→ HOW TO COMPLETE THIS TASK
A full, word-for-word copy of the listing below is needed; leave the images out of it.

→ PROVIDED RECORDS
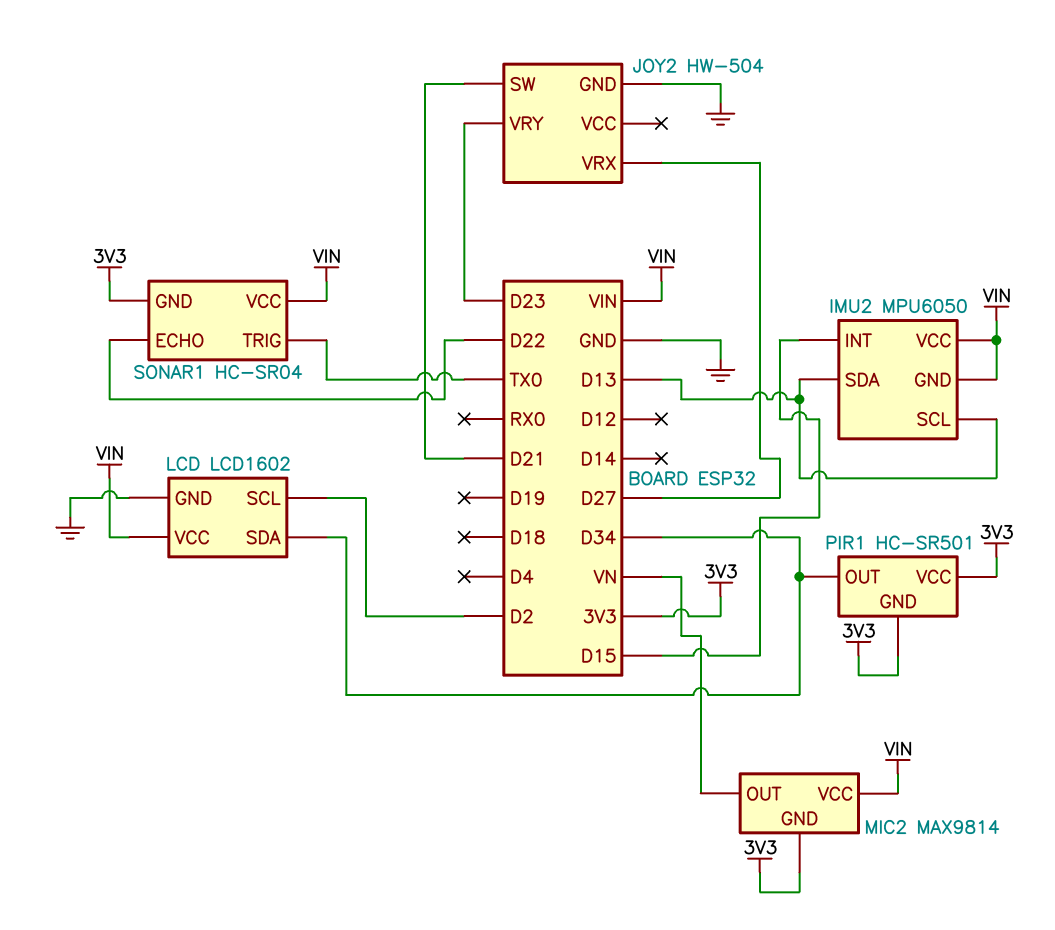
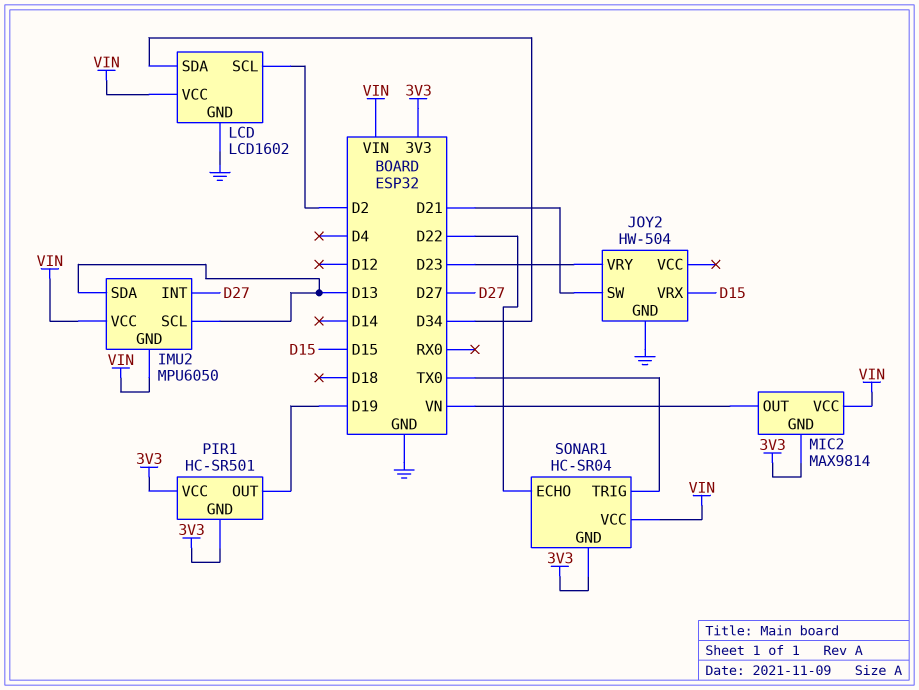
IMU2 pin INT: D15 -> D27
JOY2 pin VRX: D27 -> D15
PIR1 pin OUT: D34 -> D19

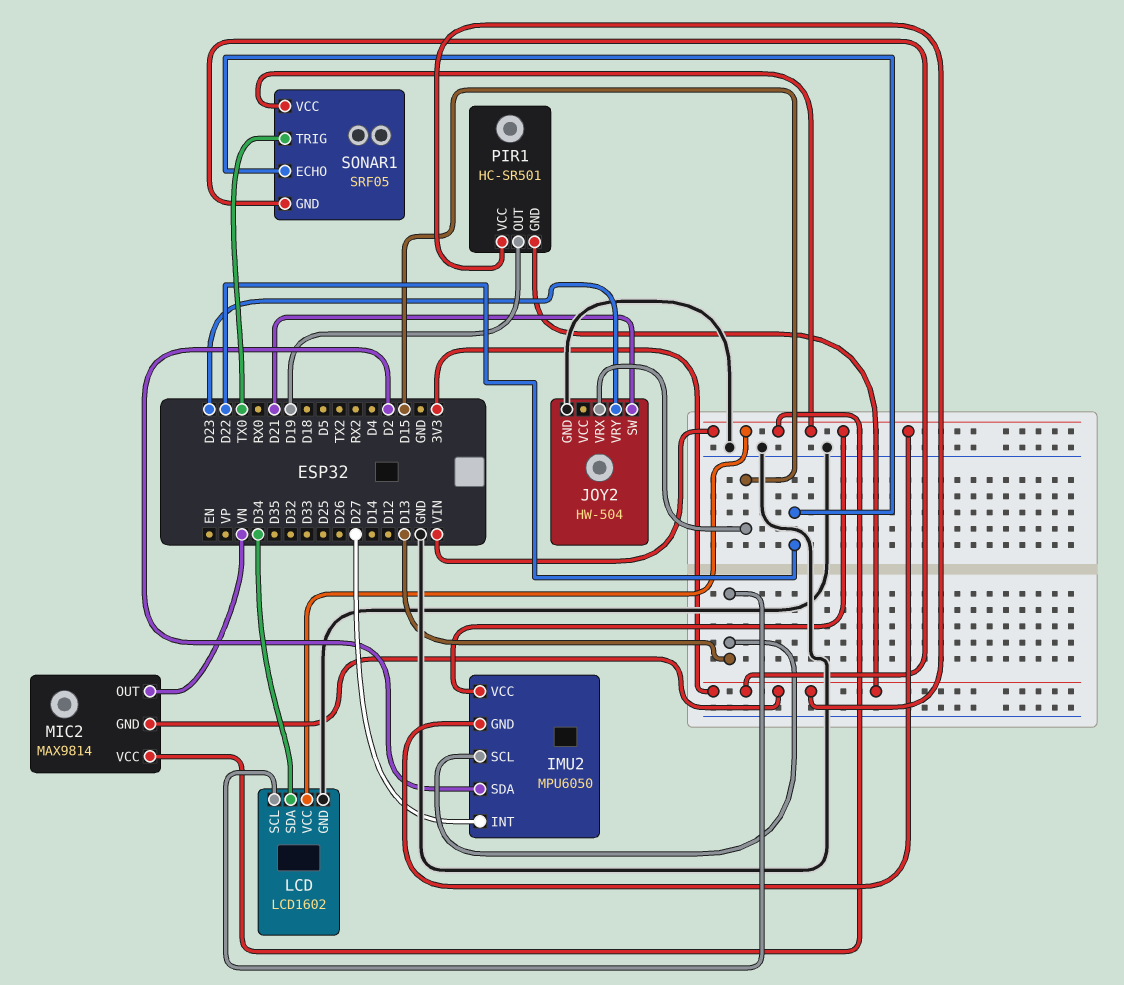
IMU2 pin SDA: D13 -> D2
LCD pin SCL: D2 -> D13
SONAR1: HC-SR04 -> SRF05

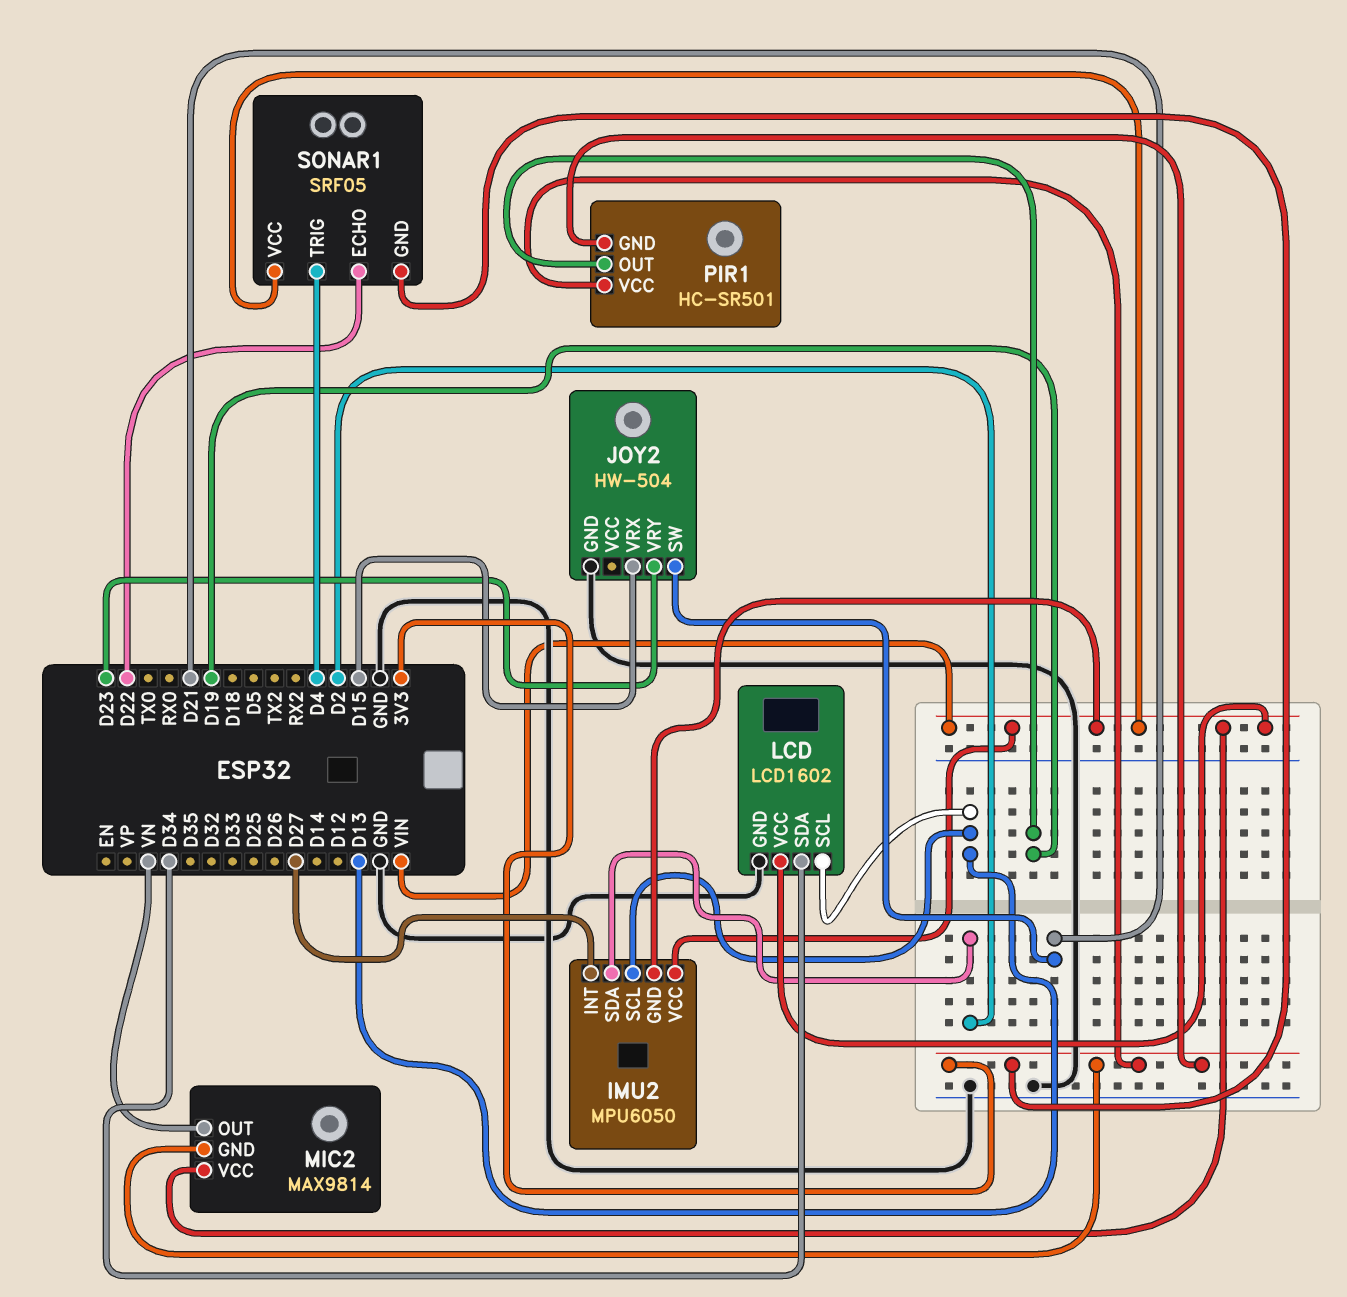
SONAR1 pin TRIG: TX0 -> D4

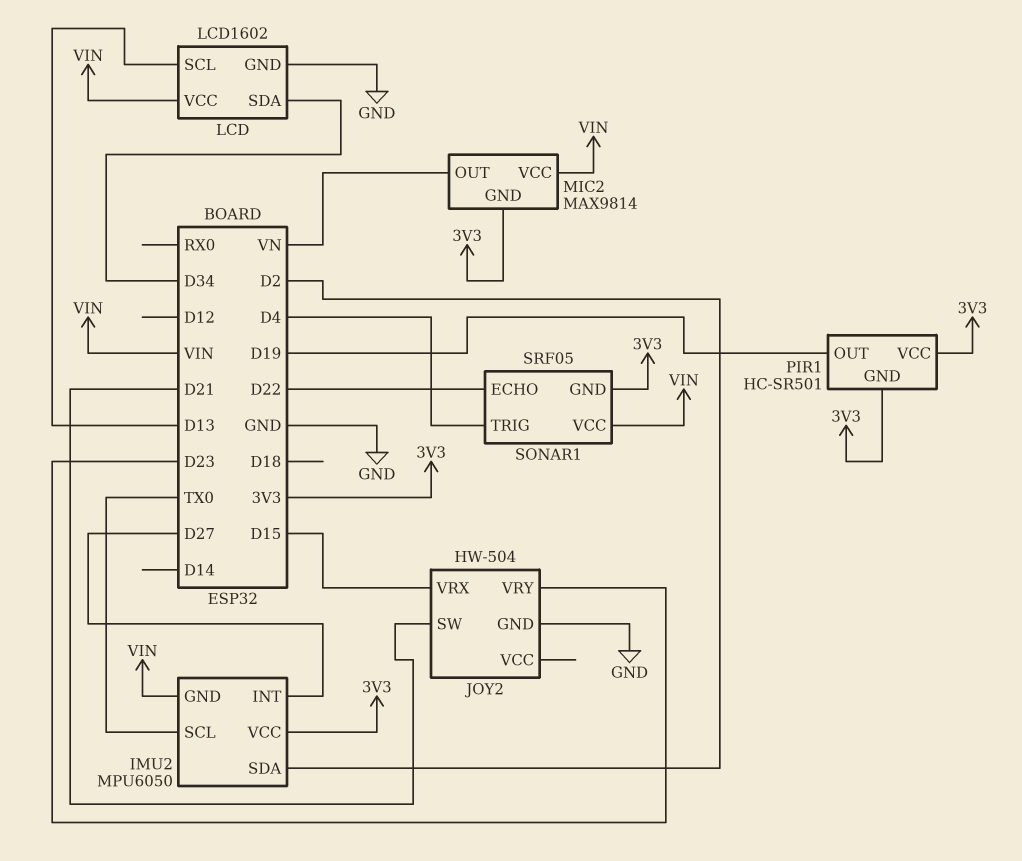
IMU2 pin SCL: D13 -> TX0
IMU2 pin VCC: VIN -> 3V3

→ EXPECTED OUTPUT
IMU2 pin INT: D15 -> D27
JOY2 pin VRX: D27 -> D15
PIR1 pin OUT: D34 -> D19

IMU2 pin SDA: D13 -> D2
LCD pin SCL: D2 -> D13
SONAR1: HC-SR04 -> SRF05

SONAR1 pin TRIG: TX0 -> D4

IMU2 pin SCL: D13 -> TX0
IMU2 pin VCC: VIN -> 3V3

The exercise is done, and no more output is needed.